Version comparison data:
* * * * * * *
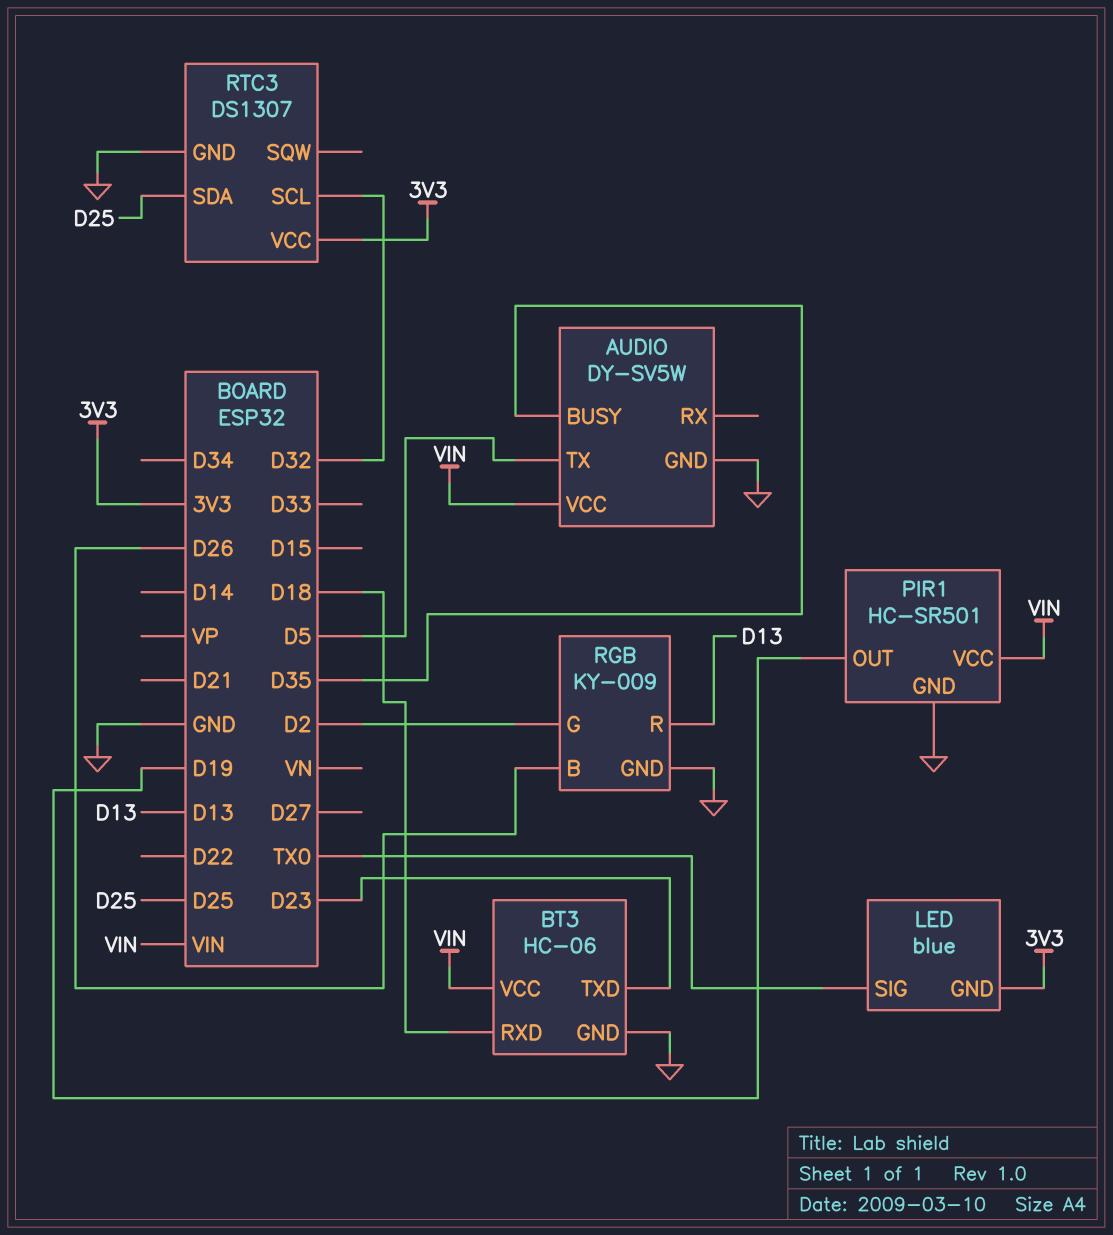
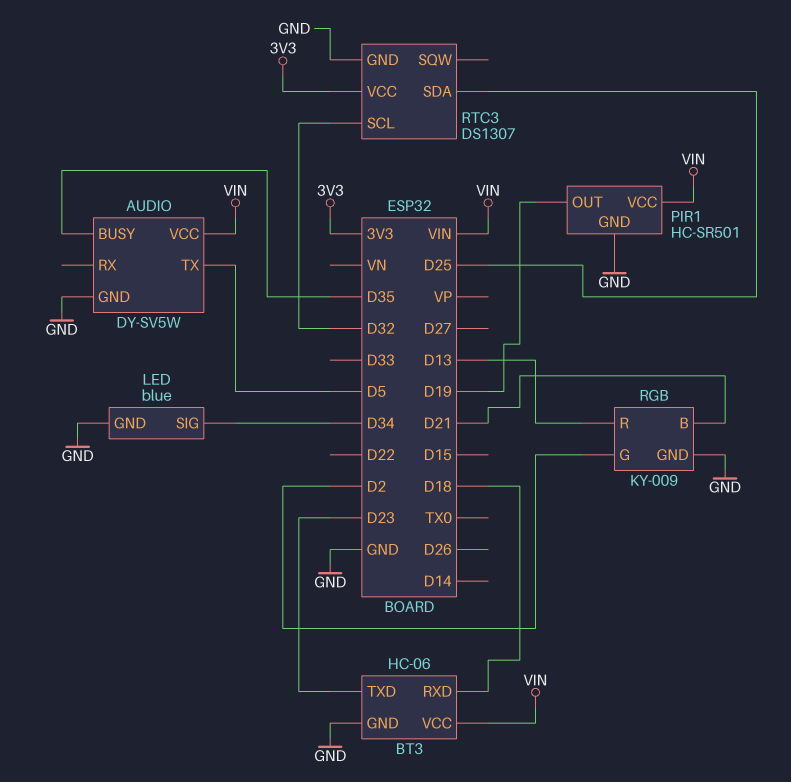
LED pin GND: 3V3 -> GND
LED pin SIG: TX0 -> D34
RGB pin B: D26 -> D21

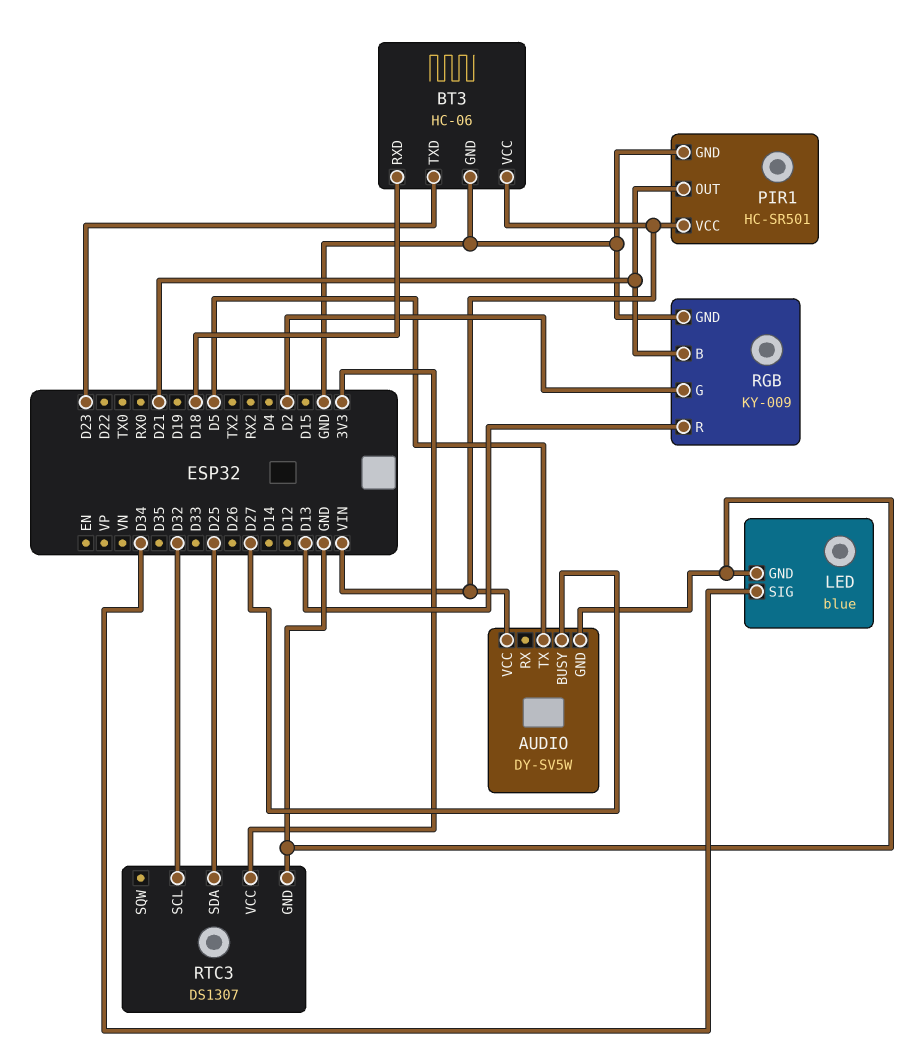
AUDIO pin BUSY: D35 -> D27
PIR1 pin OUT: D19 -> D21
* * * * * * *
WHAT YOU ARE ASKED TO DO:
Reproduce every record in full. Leave out the images.

RESPONSE TO THIS TASK:
LED pin GND: 3V3 -> GND
LED pin SIG: TX0 -> D34
RGB pin B: D26 -> D21

AUDIO pin BUSY: D35 -> D27
PIR1 pin OUT: D19 -> D21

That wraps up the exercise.